(Object state change records)
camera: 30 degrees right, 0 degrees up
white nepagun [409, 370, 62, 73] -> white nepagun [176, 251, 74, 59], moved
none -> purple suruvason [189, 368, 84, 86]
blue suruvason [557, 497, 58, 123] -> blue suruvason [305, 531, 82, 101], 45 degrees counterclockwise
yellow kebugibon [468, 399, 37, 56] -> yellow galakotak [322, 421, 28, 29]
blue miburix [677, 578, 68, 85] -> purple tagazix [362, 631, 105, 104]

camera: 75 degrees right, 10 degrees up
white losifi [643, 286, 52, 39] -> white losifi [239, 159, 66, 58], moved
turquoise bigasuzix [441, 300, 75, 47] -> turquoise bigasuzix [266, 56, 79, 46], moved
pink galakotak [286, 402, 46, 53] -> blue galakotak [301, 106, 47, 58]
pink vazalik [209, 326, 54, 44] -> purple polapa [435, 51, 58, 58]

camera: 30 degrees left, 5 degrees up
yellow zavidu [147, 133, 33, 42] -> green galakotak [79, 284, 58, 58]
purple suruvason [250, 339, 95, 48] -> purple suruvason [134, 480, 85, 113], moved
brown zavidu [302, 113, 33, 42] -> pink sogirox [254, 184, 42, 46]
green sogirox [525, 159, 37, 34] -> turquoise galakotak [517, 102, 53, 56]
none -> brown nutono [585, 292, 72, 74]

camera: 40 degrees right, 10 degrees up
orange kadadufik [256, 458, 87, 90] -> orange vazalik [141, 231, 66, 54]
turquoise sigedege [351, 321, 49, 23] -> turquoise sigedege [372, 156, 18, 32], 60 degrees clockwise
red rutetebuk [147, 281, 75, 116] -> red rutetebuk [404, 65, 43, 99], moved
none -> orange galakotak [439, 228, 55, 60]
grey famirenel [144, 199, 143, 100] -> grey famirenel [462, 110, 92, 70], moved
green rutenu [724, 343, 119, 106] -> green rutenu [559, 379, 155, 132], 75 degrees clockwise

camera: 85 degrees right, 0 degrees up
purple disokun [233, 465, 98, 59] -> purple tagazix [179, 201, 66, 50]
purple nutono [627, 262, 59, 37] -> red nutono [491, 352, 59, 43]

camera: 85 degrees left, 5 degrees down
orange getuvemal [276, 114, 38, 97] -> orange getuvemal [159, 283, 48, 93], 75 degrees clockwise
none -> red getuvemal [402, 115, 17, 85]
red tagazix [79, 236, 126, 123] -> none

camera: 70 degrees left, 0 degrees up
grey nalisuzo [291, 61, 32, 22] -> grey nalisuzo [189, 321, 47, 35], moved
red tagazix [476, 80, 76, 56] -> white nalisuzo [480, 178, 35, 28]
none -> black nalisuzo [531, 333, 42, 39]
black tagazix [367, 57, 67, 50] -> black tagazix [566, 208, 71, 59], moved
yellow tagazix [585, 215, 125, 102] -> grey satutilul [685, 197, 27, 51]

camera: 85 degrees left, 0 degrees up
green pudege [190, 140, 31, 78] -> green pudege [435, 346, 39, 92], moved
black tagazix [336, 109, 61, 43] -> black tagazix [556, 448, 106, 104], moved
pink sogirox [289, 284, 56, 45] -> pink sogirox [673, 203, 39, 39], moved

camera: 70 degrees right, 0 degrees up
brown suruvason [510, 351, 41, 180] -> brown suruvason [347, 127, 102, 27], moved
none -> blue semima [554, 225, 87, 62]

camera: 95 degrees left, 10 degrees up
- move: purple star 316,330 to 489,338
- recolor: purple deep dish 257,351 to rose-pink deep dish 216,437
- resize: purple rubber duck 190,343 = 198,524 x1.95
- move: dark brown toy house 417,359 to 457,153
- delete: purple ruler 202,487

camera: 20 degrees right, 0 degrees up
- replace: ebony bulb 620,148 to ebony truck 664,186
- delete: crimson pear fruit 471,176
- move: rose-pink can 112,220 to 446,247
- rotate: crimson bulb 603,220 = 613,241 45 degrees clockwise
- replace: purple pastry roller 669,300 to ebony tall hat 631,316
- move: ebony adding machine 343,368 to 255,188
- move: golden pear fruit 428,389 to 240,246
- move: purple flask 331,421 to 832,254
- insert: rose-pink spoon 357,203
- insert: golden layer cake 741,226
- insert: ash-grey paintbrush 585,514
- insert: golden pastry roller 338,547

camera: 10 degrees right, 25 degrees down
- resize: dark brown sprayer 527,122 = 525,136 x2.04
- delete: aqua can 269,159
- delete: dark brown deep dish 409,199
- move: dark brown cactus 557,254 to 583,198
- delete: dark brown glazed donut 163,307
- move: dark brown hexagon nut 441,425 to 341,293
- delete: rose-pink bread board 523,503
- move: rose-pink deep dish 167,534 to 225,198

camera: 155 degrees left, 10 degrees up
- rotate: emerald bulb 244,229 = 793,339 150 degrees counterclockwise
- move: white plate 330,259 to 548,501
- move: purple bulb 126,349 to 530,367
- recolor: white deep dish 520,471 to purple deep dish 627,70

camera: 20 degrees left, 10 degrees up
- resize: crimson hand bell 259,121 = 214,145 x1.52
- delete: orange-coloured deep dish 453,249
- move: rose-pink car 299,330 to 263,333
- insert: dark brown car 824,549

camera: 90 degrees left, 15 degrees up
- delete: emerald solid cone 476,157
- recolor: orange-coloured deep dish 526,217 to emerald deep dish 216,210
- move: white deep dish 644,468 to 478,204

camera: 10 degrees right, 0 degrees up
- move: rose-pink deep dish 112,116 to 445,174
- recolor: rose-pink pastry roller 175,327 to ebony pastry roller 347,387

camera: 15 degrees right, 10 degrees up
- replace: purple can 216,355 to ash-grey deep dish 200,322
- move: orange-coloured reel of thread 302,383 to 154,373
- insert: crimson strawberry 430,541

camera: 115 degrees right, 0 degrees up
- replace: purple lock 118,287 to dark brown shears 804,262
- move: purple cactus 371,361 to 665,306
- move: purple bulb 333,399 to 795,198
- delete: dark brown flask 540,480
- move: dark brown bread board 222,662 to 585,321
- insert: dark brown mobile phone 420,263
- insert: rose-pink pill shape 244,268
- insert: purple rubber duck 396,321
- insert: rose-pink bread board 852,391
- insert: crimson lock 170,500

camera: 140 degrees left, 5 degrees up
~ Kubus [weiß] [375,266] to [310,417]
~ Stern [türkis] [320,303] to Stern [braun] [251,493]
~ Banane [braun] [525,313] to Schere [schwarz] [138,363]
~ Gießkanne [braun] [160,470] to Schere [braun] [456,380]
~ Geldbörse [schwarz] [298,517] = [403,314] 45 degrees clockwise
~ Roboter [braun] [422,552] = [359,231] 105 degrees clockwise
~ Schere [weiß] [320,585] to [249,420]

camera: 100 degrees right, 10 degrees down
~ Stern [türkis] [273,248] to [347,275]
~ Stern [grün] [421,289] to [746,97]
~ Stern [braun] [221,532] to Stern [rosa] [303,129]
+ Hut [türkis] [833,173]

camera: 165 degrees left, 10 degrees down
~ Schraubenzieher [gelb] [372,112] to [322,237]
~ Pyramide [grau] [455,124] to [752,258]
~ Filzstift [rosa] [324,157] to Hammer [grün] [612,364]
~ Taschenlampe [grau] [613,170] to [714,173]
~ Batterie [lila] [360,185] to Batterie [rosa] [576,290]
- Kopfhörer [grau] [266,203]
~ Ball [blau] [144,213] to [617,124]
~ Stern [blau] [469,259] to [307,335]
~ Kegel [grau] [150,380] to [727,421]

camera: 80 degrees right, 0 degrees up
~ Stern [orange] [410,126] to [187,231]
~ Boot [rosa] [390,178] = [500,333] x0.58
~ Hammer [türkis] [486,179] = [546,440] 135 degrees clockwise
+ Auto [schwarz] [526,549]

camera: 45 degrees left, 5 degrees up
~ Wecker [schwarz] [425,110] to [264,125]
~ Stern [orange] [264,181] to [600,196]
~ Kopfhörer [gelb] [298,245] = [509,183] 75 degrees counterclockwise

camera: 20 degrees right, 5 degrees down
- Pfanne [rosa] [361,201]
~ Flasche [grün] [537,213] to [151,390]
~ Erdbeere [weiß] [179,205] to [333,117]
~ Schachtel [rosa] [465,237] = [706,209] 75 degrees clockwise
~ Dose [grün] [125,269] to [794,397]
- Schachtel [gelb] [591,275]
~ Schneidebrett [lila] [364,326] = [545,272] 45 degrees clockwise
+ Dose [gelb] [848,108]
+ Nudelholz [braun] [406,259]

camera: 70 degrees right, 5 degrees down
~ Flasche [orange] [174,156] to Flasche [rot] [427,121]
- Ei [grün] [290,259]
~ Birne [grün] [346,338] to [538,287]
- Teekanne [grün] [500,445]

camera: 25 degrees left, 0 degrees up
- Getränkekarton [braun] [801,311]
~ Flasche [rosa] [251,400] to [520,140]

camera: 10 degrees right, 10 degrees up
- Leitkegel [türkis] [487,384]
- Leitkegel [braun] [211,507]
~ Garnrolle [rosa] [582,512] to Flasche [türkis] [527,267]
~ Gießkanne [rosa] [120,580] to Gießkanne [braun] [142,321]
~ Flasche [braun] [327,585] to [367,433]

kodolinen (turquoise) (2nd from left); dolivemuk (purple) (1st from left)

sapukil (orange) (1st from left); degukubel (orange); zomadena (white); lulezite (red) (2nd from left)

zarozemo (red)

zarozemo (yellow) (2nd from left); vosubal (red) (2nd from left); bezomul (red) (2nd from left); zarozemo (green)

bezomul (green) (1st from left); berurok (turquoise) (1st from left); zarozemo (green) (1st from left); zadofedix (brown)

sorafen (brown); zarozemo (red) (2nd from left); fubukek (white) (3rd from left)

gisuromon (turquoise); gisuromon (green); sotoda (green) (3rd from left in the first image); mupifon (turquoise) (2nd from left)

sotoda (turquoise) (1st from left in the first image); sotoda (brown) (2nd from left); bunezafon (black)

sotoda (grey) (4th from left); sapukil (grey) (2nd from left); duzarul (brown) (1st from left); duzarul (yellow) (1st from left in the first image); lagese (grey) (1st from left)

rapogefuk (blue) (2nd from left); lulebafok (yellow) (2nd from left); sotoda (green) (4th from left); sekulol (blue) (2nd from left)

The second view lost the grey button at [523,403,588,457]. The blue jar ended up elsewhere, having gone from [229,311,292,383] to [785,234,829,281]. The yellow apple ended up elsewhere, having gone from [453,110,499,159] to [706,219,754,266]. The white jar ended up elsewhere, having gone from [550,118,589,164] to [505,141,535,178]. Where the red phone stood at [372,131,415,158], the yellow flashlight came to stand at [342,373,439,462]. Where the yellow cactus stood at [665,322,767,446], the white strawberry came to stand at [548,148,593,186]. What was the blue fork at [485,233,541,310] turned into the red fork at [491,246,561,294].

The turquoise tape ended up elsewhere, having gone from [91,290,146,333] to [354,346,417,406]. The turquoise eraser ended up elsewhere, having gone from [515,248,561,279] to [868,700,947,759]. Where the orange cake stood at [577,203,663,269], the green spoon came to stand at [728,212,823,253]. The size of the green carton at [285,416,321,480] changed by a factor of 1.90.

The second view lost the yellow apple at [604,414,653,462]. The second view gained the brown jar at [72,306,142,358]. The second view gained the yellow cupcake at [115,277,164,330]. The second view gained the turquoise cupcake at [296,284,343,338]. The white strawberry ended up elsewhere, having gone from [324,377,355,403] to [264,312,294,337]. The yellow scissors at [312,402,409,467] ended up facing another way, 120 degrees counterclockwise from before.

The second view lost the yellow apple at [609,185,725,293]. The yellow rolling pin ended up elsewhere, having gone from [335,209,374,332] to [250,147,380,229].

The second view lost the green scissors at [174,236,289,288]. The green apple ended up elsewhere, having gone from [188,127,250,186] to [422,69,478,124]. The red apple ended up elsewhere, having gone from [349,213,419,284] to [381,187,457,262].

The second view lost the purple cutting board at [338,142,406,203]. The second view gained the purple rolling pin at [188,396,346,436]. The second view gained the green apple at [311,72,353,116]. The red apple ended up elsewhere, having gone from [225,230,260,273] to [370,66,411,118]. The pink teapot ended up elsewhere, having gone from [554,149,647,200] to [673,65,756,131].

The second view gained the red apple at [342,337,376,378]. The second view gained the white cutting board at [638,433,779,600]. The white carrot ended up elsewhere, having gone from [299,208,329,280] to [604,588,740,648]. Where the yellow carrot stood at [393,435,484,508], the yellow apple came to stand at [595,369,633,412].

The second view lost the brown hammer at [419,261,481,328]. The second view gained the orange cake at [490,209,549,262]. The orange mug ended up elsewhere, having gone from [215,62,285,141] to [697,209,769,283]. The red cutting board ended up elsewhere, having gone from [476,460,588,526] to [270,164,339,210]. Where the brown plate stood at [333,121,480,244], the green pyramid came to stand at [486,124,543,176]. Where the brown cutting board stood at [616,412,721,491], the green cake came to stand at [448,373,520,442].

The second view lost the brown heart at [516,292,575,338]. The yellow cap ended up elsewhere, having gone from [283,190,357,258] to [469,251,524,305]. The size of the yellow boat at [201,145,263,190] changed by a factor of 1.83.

*INSTRUCTIONS FOR THE TASK*.
Return, exactly as they stand, the lines from the start of the records above through the line with "yellow kebugibon [468, 399, 37, 56]", both ends included, and no other lines.

*WRITTEN SOLUTION*.
camera: 30 degrees right, 0 degrees up
white nepagun [409, 370, 62, 73] -> white nepagun [176, 251, 74, 59], moved
none -> purple suruvason [189, 368, 84, 86]
blue suruvason [557, 497, 58, 123] -> blue suruvason [305, 531, 82, 101], 45 degrees counterclockwise
yellow kebugibon [468, 399, 37, 56] -> yellow galakotak [322, 421, 28, 29]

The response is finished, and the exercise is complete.